- Work task
What lines of the data hold the string "down"? Pull each one out.

*** Opening Supplied material ***

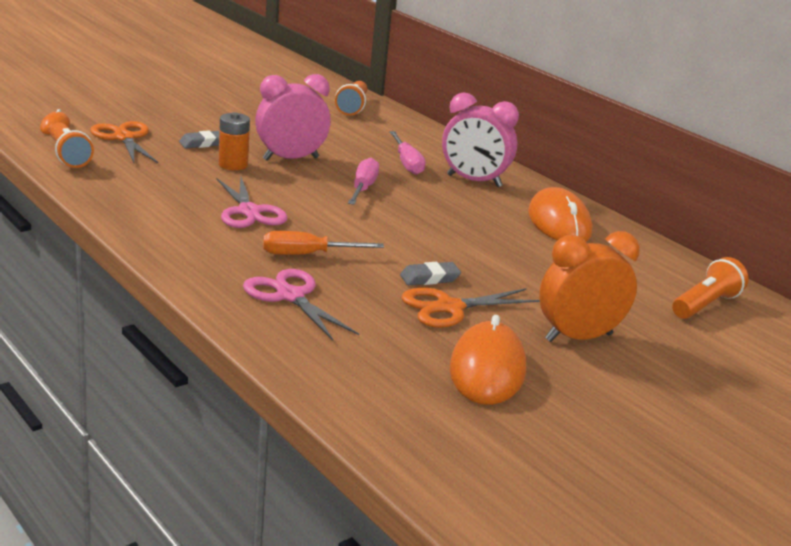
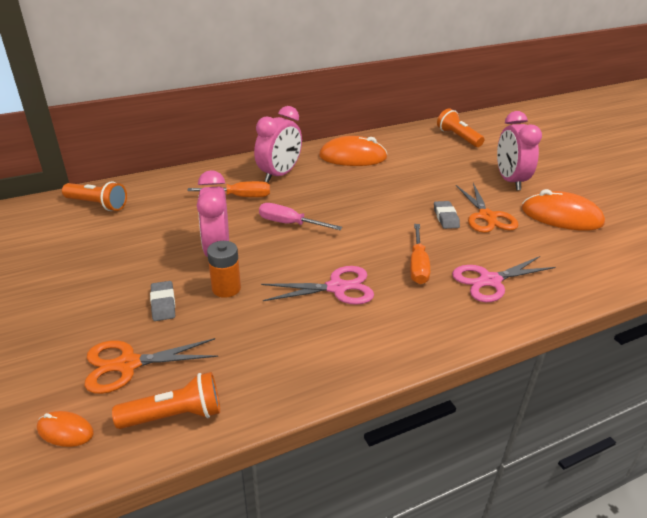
camera: 75 degrees left, 10 degrees up
(407, 163) = (240, 196): pink screwdriver -> orange screwdriver
(578, 337) = (510, 181): orange clock -> pink clock

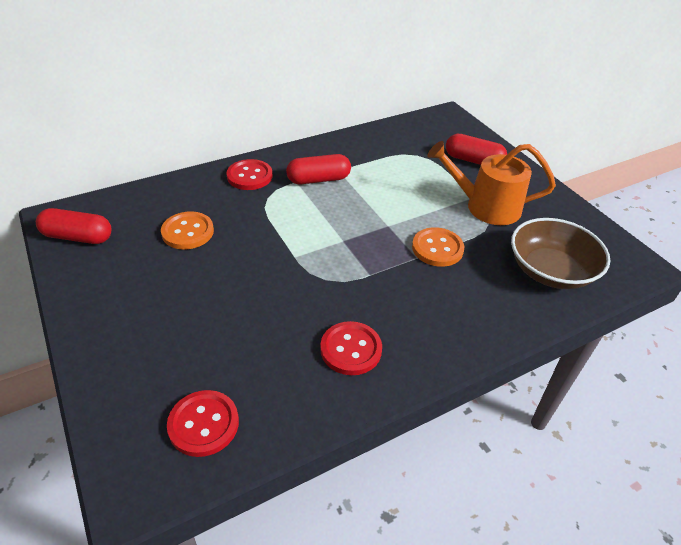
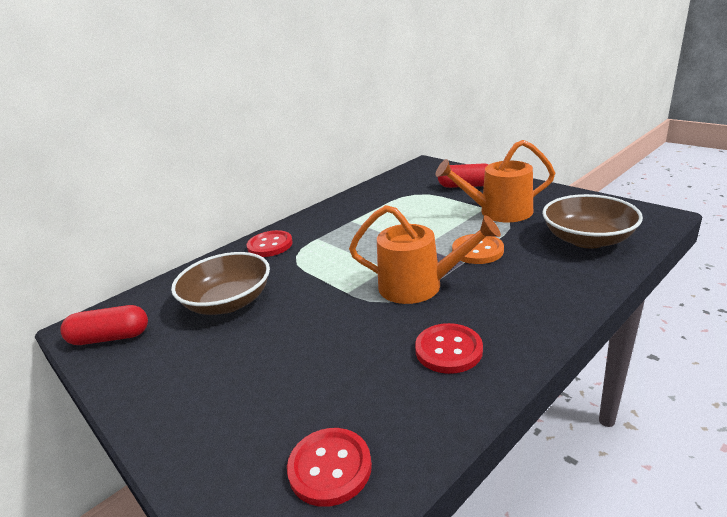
camera: 10 degrees left, 15 degrees down
(188, 232) = (228, 302): orange button -> brown bowl
(318, 179) = (337, 231): red capsule -> none
(361, 271) = (418, 286): none -> orange watering can

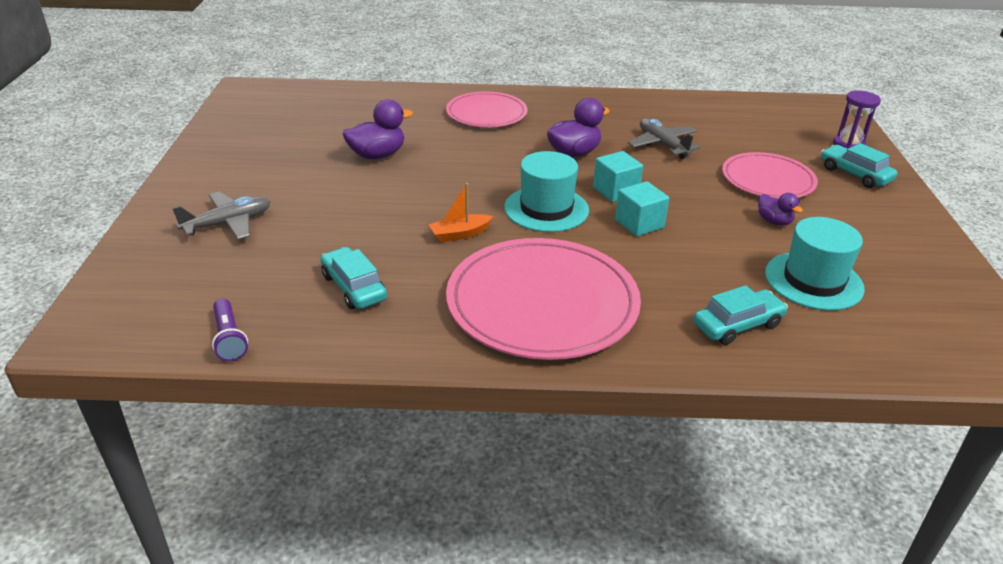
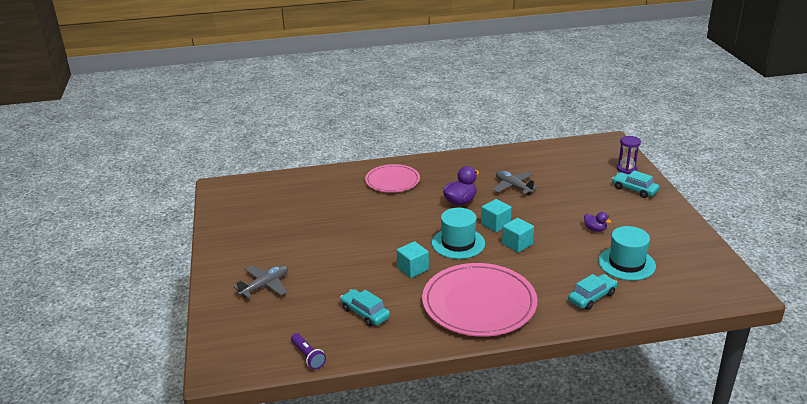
camera: 10 degrees left, 5 degrees down
(377, 155) = (335, 223): purple duck -> none
(460, 234) = (413, 269): orange boat -> turquoise cube
(768, 180) = (584, 201): pink plate -> none

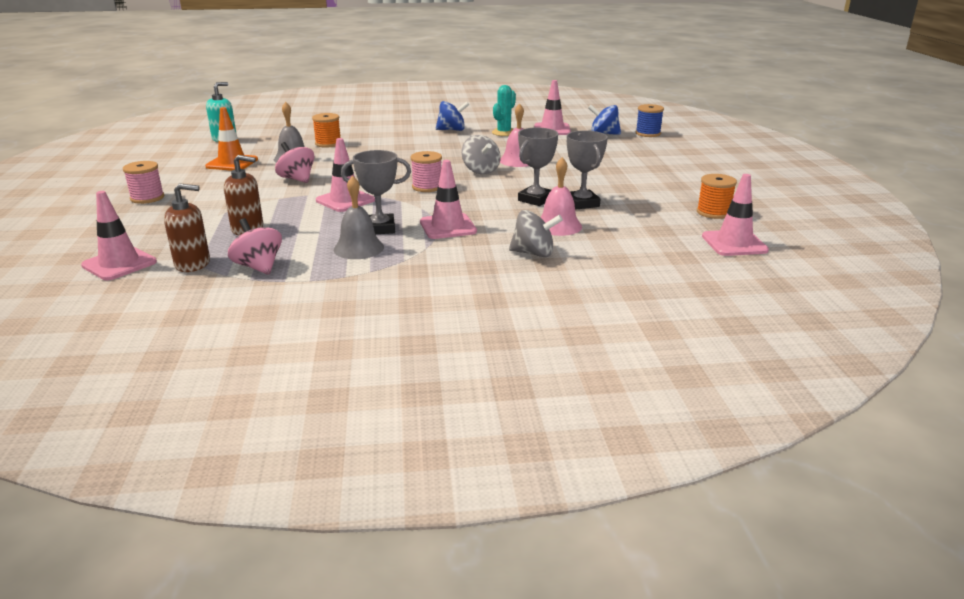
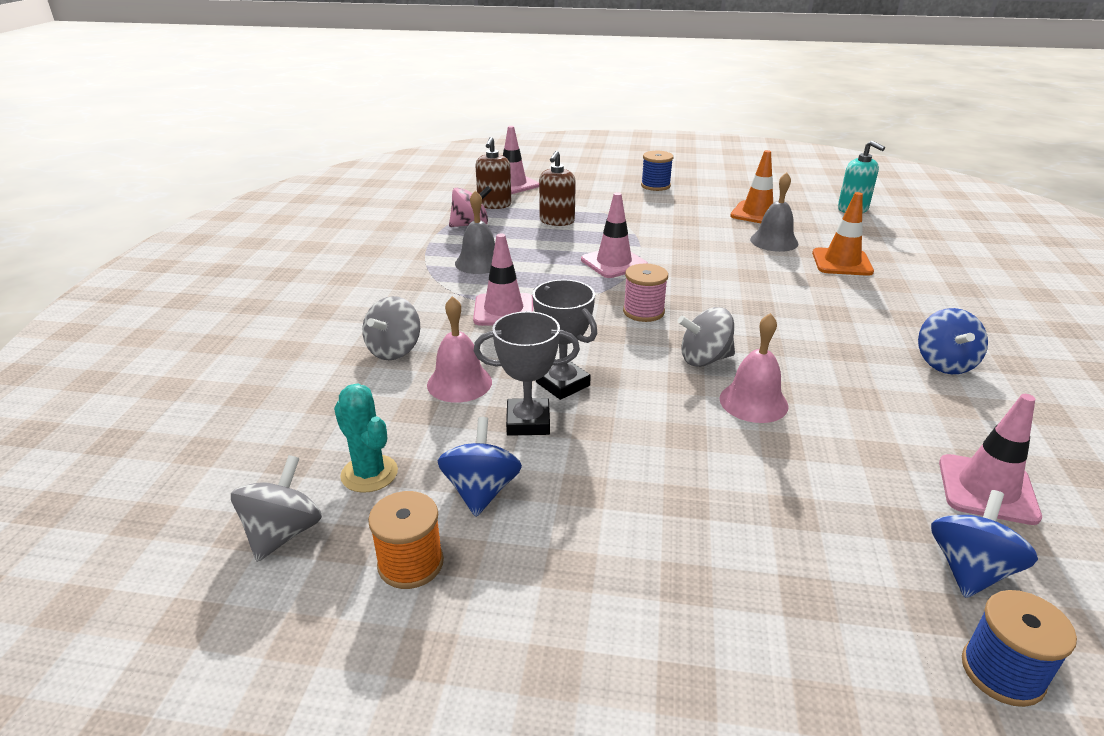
camera: 105 degrees right, 5 degrees up
(147, 198) = (655, 186): pink spool -> blue spool
(297, 179) = (694, 242): pink spinning top -> none
(328, 143) = (842, 262): orange spool -> orange traffic cone
(380, 228) = (522, 275): grey trophy -> none
(504, 133) = (940, 418): turquoise cactus -> turquoise cactus (369, 474)
(650, 206) = (481, 491): none -> blue spinning top
(734, 243) = (283, 533): pink traffic cone -> grey spinning top

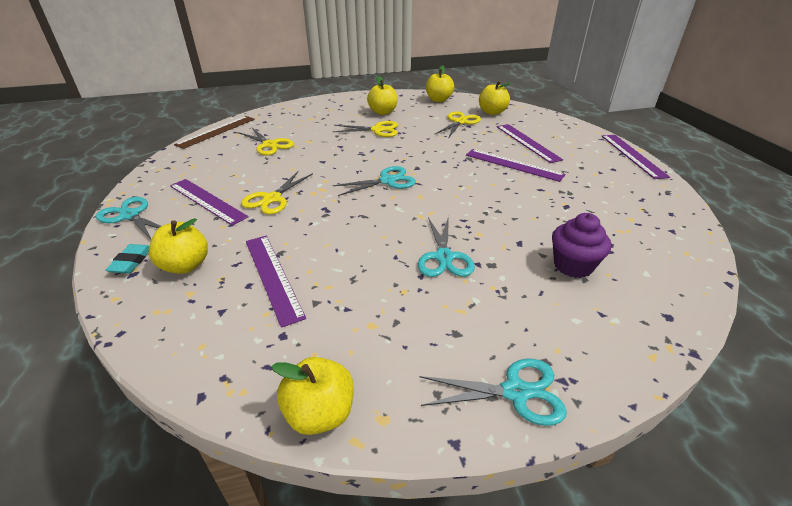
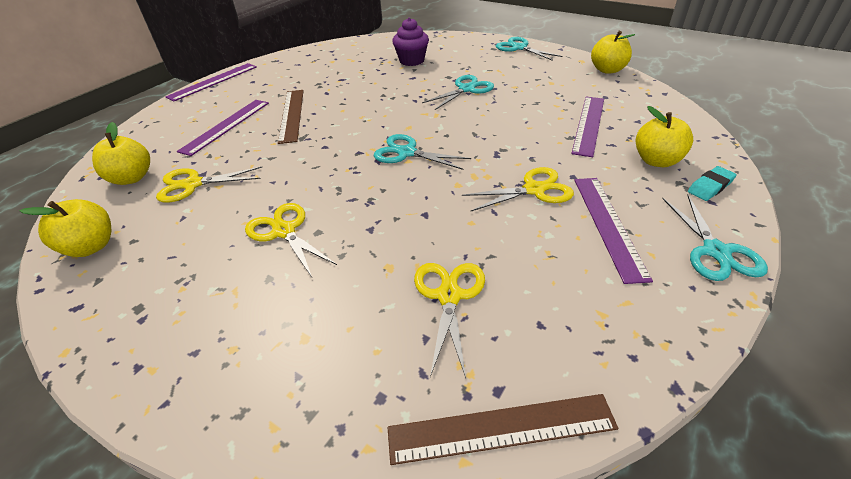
camera: 130 degrees left, 5 degrees up
(383, 112) = (200, 270): yellow apple -> none
(513, 165) = (291, 115): purple ruler -> brown ruler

*** Closing Supplied material ***

- Response box
camera: 10 degrees left, 15 degrees down
camera: 10 degrees left, 5 degrees down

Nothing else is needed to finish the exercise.